(Description of the task) Return the records exactly as they stand, and keep the pictures out of the copy.

(Data shown)
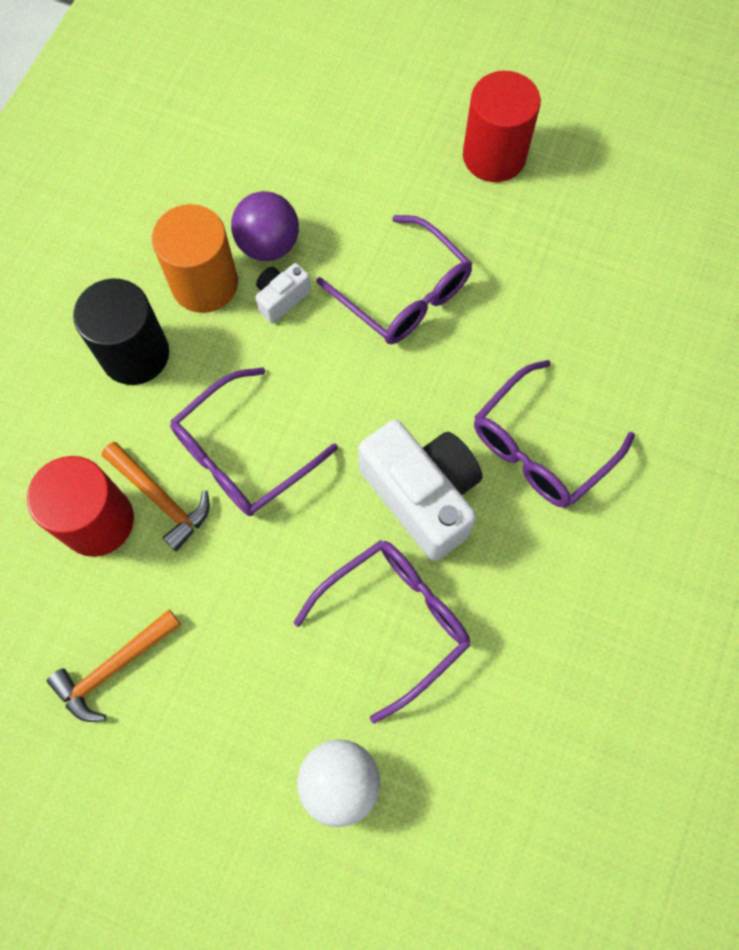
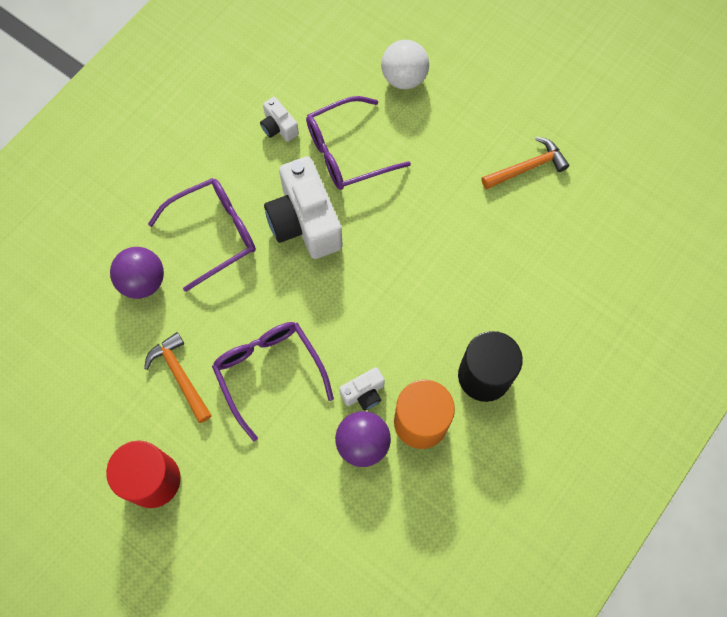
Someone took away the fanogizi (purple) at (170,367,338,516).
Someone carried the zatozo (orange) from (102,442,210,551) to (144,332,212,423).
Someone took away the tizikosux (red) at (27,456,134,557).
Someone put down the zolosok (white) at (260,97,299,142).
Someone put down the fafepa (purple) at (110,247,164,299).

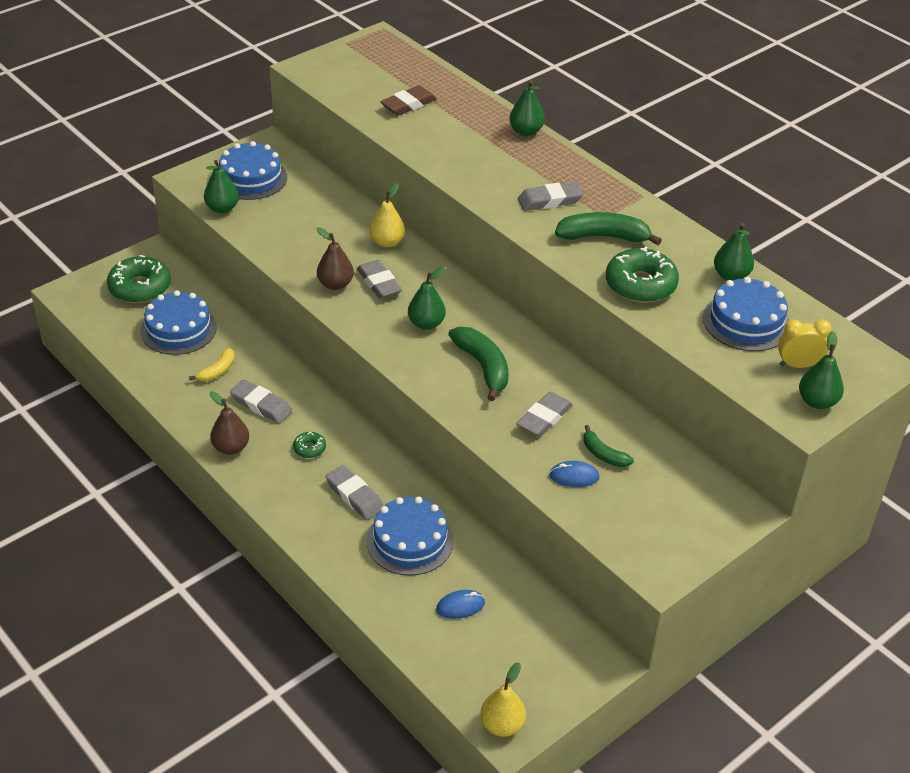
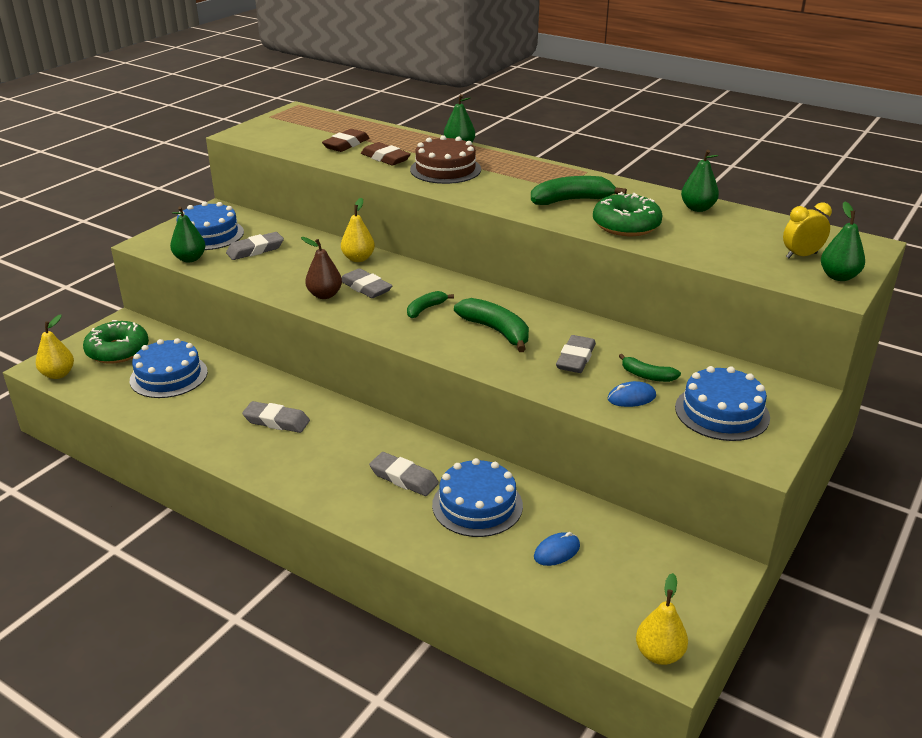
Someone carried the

(Answer section)
Someone took away the fanogizi (purple) at (170,367,338,516).
Someone carried the zatozo (orange) from (102,442,210,551) to (144,332,212,423).
Someone took away the tizikosux (red) at (27,456,134,557).
Someone put down the zolosok (white) at (260,97,299,142).
Someone put down the fafepa (purple) at (110,247,164,299).

Someone carried the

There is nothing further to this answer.